*MATERIAL FOR THE TASK*:
___

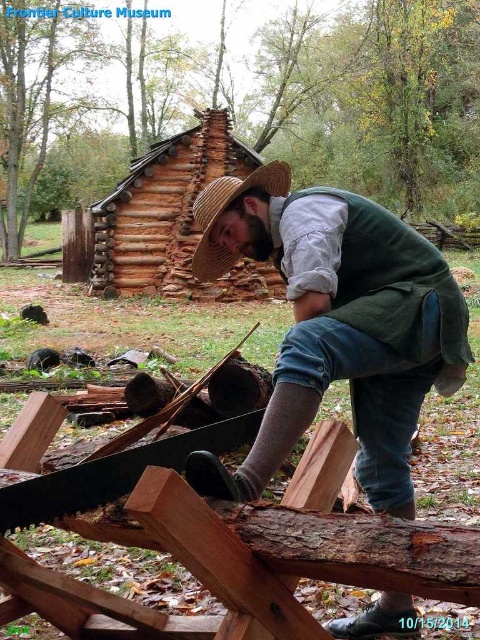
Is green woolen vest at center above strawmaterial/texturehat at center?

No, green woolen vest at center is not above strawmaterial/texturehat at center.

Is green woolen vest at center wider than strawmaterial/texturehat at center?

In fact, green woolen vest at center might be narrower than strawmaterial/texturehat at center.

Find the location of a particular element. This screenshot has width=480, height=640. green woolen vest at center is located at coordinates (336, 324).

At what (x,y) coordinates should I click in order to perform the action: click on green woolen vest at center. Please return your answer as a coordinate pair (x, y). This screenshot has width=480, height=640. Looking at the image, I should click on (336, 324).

___

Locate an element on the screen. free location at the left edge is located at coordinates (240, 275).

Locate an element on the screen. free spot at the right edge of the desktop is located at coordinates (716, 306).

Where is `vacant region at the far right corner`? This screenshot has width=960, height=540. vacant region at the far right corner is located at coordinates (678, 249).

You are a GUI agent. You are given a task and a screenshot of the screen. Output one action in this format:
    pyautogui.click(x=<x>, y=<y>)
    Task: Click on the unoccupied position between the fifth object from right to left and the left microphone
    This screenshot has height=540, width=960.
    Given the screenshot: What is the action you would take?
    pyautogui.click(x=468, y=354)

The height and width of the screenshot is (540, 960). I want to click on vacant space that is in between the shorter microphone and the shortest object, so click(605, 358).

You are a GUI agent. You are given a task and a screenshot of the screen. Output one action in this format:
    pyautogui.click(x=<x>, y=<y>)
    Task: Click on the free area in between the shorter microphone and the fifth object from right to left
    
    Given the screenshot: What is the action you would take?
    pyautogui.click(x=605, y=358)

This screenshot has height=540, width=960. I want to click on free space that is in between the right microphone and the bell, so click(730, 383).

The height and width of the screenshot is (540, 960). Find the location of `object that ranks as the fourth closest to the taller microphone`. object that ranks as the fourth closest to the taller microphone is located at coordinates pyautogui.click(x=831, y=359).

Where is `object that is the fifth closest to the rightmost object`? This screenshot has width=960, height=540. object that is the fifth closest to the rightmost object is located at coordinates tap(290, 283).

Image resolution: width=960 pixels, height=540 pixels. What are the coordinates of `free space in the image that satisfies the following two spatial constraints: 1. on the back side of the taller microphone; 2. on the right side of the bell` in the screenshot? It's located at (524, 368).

___

Copy the data above word for word, starting at the line that contains "In fact, green" and ending at the line that contains "Find the location of a".

In fact, green woolen vest at center might be narrower than strawmaterial/texturehat at center.

Find the location of a particular element. This screenshot has width=480, height=640. green woolen vest at center is located at coordinates (336, 324).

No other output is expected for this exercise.